Exercise prompt
Find the lines in the records below that contain "size", and report each of them.
(Beginning of Input material)
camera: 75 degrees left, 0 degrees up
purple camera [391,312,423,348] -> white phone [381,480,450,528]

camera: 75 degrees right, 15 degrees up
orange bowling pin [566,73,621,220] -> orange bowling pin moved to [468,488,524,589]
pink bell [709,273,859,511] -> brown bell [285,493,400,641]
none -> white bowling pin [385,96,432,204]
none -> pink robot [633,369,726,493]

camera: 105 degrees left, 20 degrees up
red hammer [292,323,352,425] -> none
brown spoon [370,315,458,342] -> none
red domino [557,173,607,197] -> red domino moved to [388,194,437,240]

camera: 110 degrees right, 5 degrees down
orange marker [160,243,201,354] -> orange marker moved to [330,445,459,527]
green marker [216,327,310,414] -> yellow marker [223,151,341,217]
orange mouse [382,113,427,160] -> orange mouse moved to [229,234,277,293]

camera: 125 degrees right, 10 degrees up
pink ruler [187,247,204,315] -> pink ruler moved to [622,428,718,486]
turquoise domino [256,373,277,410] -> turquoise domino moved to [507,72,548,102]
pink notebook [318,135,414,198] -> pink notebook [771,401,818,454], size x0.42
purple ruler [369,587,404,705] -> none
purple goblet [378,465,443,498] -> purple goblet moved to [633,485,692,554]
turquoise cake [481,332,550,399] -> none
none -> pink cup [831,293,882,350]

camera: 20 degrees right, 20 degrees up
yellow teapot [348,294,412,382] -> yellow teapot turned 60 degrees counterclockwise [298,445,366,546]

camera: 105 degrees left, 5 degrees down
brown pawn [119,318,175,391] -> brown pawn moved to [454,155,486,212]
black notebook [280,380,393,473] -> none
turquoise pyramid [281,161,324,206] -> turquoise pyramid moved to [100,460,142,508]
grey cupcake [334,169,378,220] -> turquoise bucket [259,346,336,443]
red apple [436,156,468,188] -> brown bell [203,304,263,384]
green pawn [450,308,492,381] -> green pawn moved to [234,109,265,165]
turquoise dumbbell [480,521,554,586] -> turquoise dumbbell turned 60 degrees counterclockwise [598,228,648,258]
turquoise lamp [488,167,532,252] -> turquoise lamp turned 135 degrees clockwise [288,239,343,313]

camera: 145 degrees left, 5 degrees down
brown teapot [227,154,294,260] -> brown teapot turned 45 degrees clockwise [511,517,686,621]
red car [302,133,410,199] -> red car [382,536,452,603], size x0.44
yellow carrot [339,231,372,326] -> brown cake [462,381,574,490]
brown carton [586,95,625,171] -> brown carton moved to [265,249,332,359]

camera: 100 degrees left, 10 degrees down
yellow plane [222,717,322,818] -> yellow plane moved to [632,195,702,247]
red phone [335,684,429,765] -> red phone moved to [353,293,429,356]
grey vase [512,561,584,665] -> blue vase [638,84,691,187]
(End of Input material)
Result for this task
pink notebook [318,135,414,198] -> pink notebook [771,401,818,454], size x0.42
red car [302,133,410,199] -> red car [382,536,452,603], size x0.44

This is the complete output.